Before-and-after change data

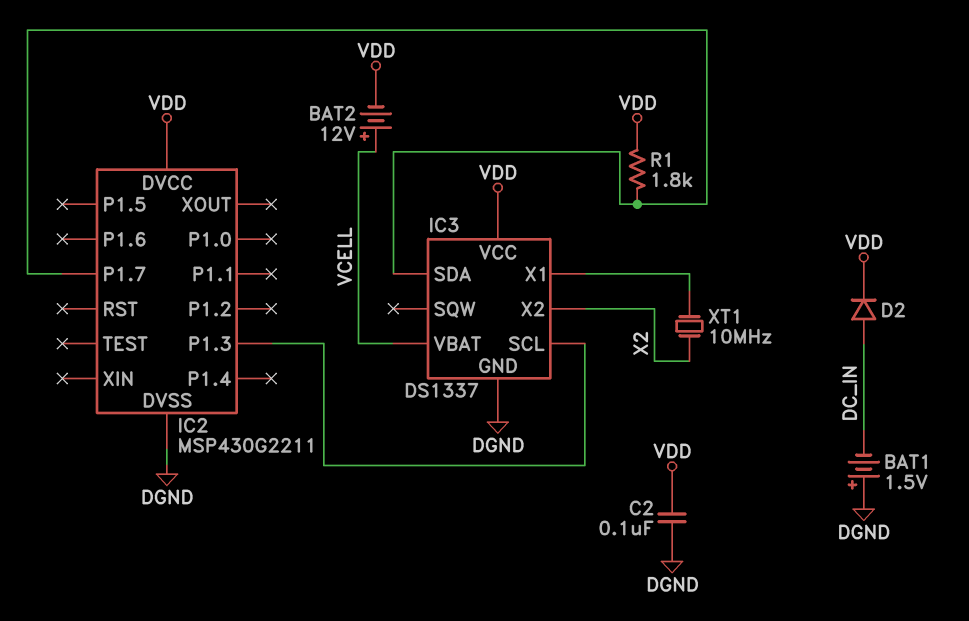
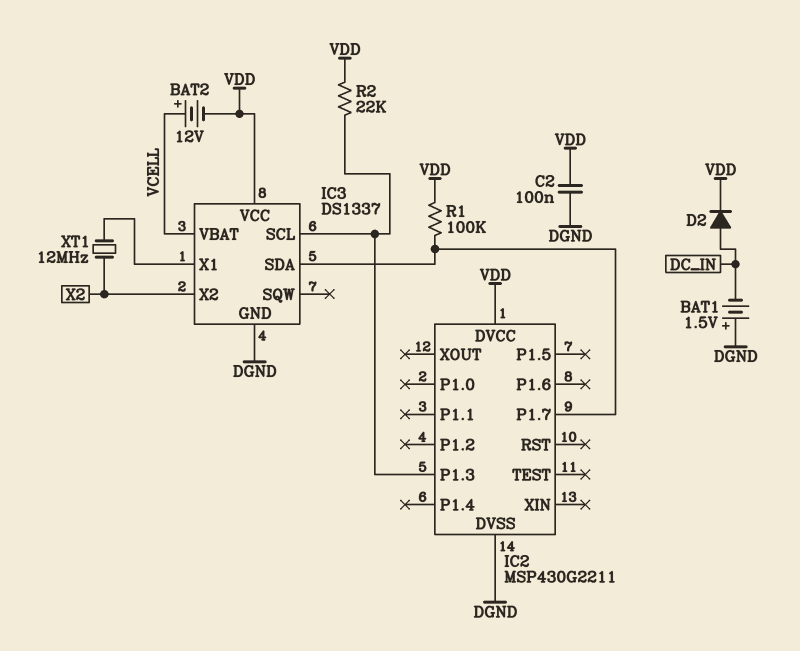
R1: 1.8k (IC2/P1.7, VDD) -> 100k (IC2/P1.7, VDD)
R2: none -> 22k (IC2/P1.3, VDD)
XT1: 10MHz (IC3/X1, X2) -> 12MHz (IC3/X1, X2)

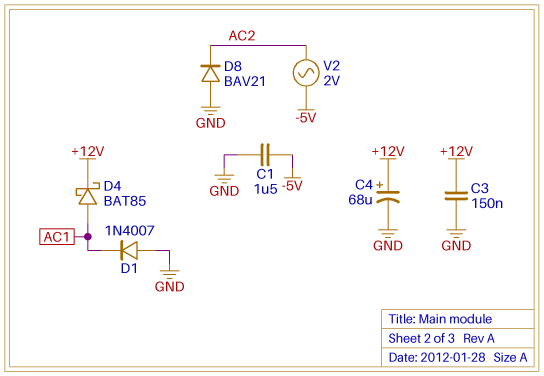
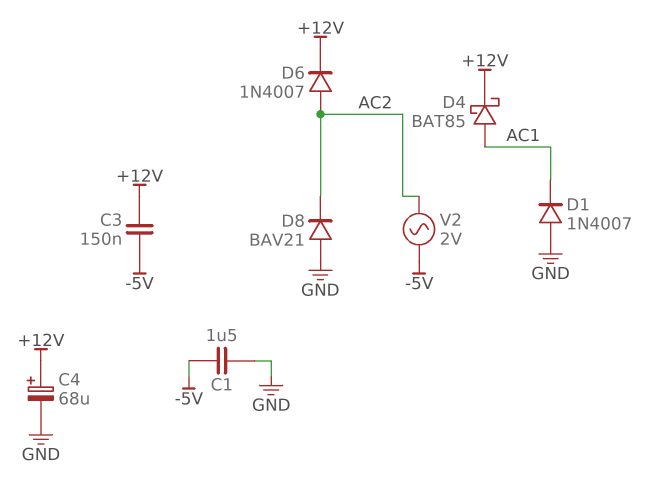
C3: 150nF (+12V, GND) -> 150nF (+12V, -5V)
D6: none -> diode 1N4007 (A AC2, K +12V)

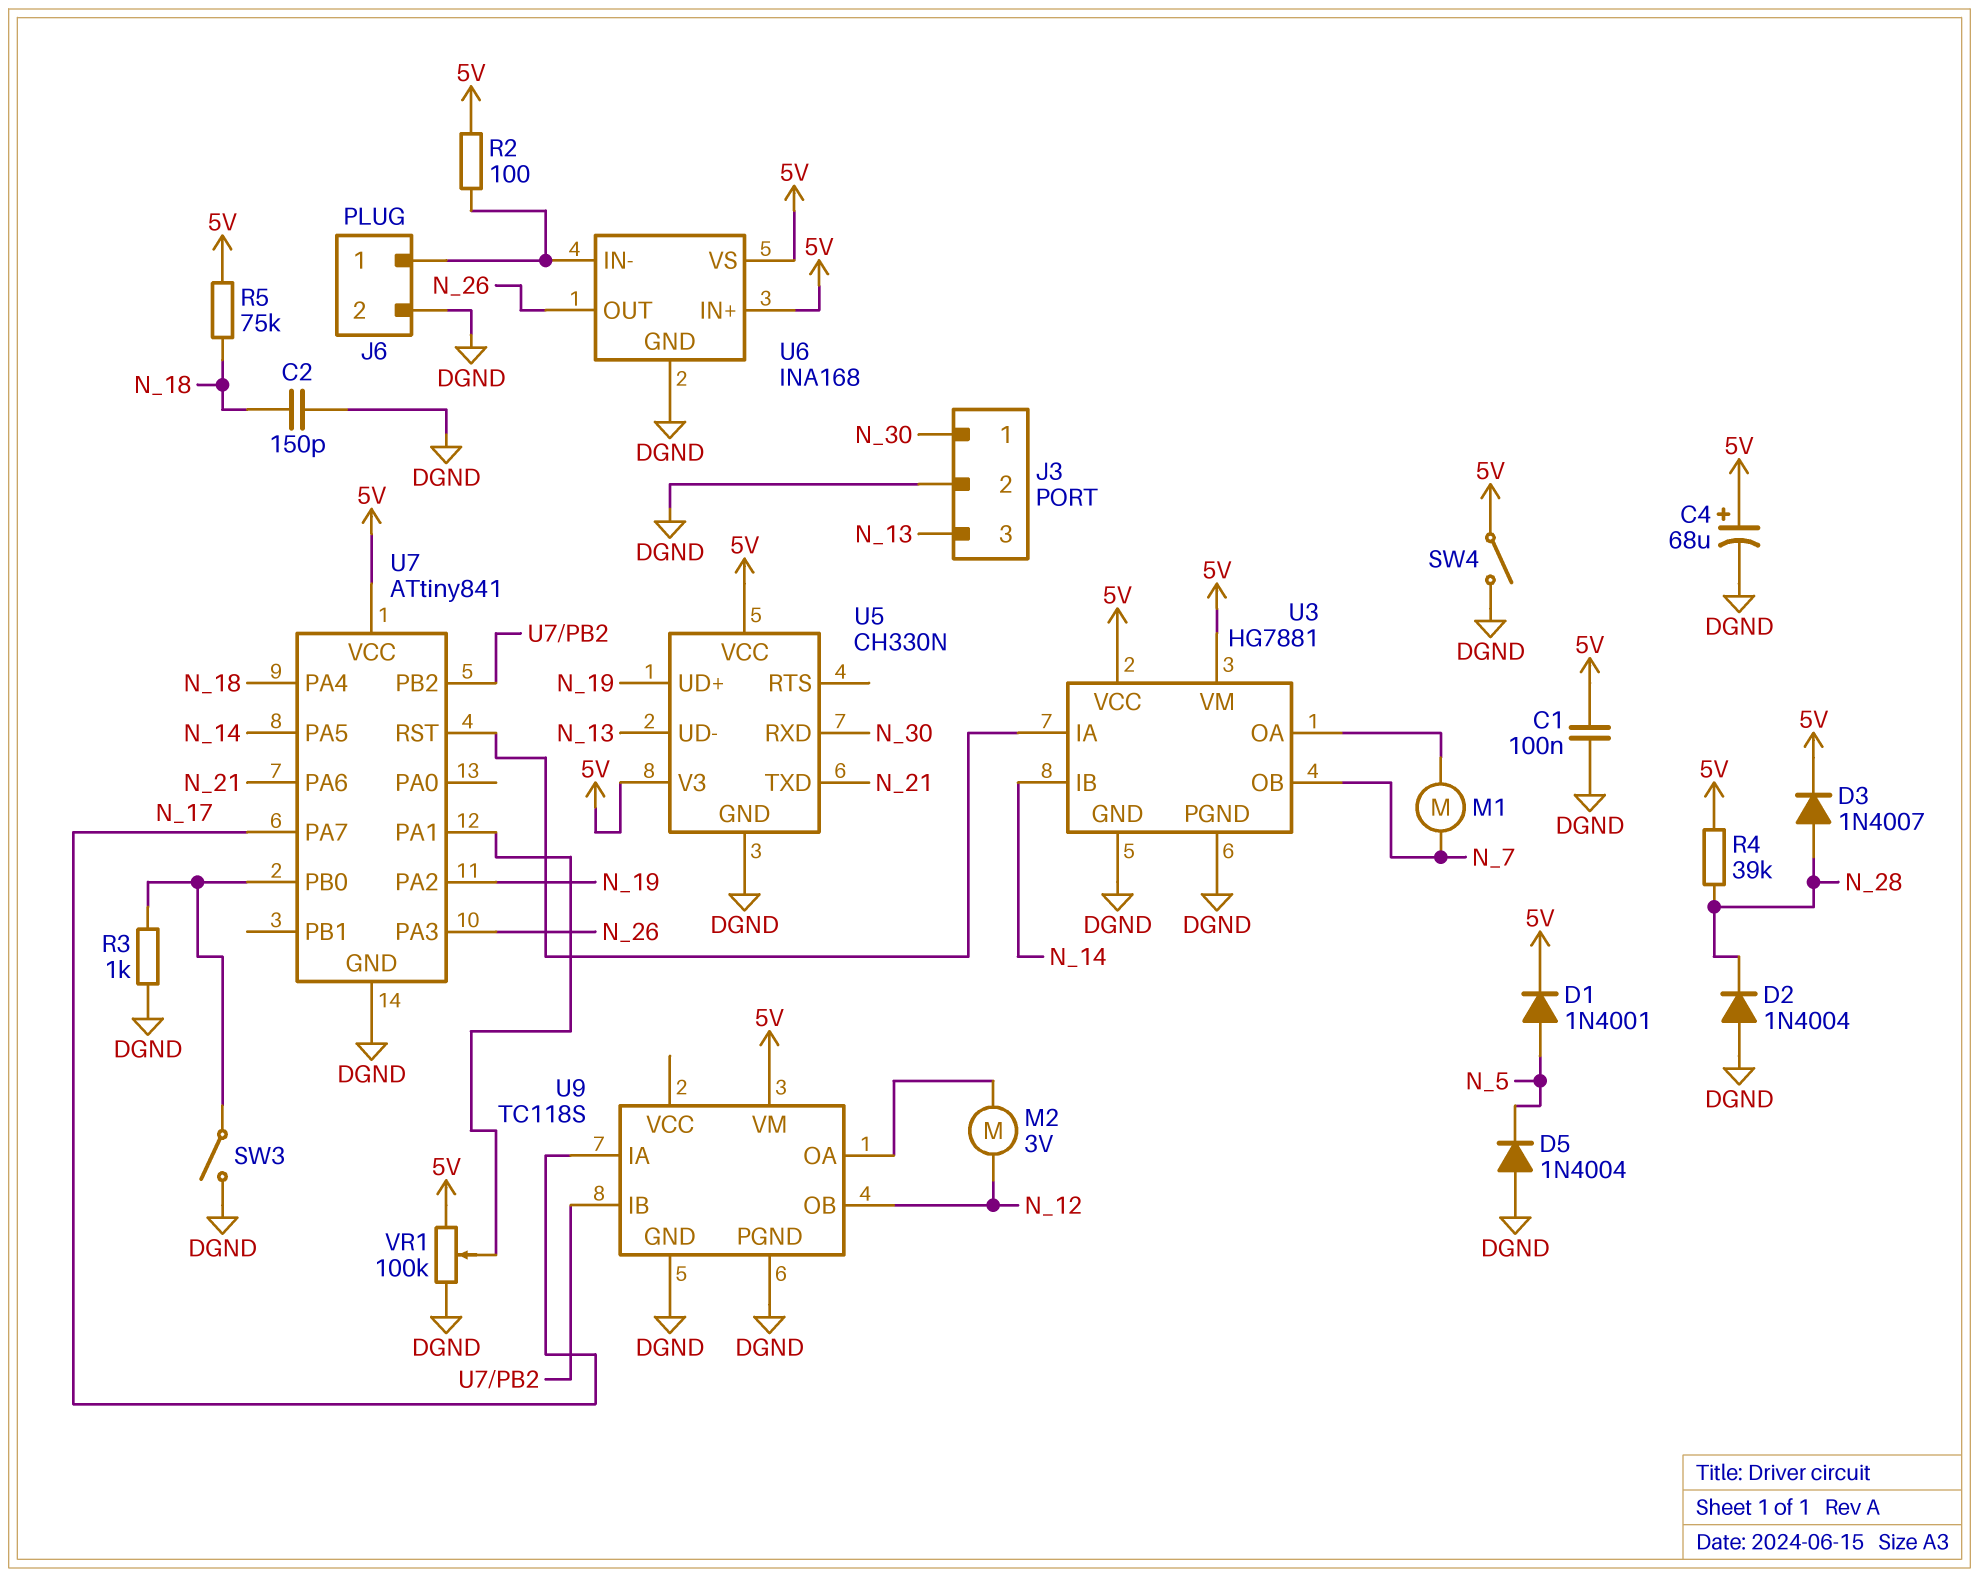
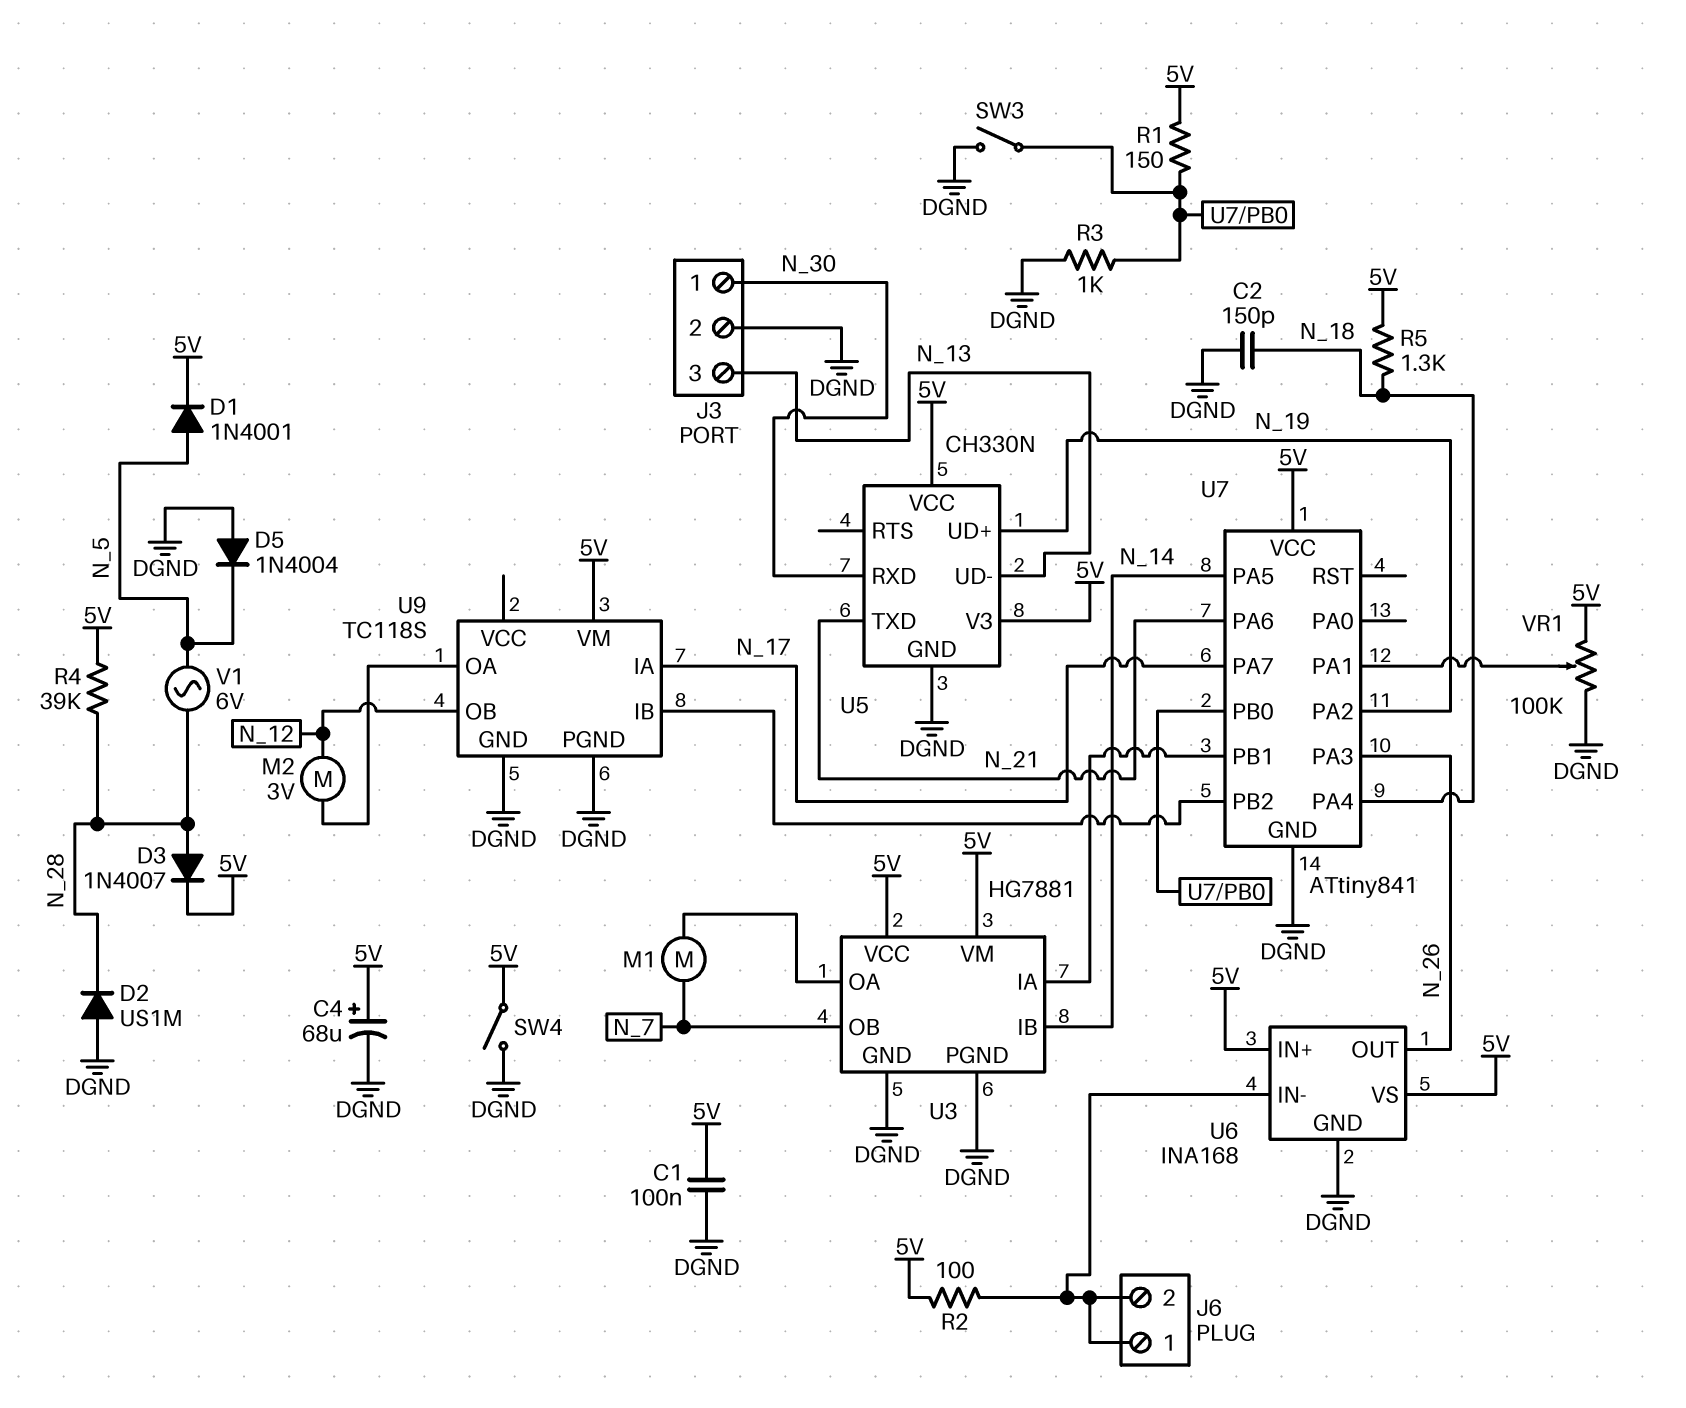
D2: diode 1N4004 (A DGND, K N_28) -> diode US1M (A DGND, K N_28)
J6 pin 2: DGND -> J6/1
R1: none -> 150 (5V, U7/PB0)
R5: 75k (5V, N_18) -> 1.3k (5V, N_18)
U7 pin PB1: none -> U3/IA
U7 pin RST: U3/IA -> none
V1: none -> AC 6V (N_5, N_28)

:: Task to complete ::
The reply should contain all of the data above, word for word, with no pictures.

:: Answer for this exercise ::
R1: 1.8k (IC2/P1.7, VDD) -> 100k (IC2/P1.7, VDD)
R2: none -> 22k (IC2/P1.3, VDD)
XT1: 10MHz (IC3/X1, X2) -> 12MHz (IC3/X1, X2)

C3: 150nF (+12V, GND) -> 150nF (+12V, -5V)
D6: none -> diode 1N4007 (A AC2, K +12V)

D2: diode 1N4004 (A DGND, K N_28) -> diode US1M (A DGND, K N_28)
J6 pin 2: DGND -> J6/1
R1: none -> 150 (5V, U7/PB0)
R5: 75k (5V, N_18) -> 1.3k (5V, N_18)
U7 pin PB1: none -> U3/IA
U7 pin RST: U3/IA -> none
V1: none -> AC 6V (N_5, N_28)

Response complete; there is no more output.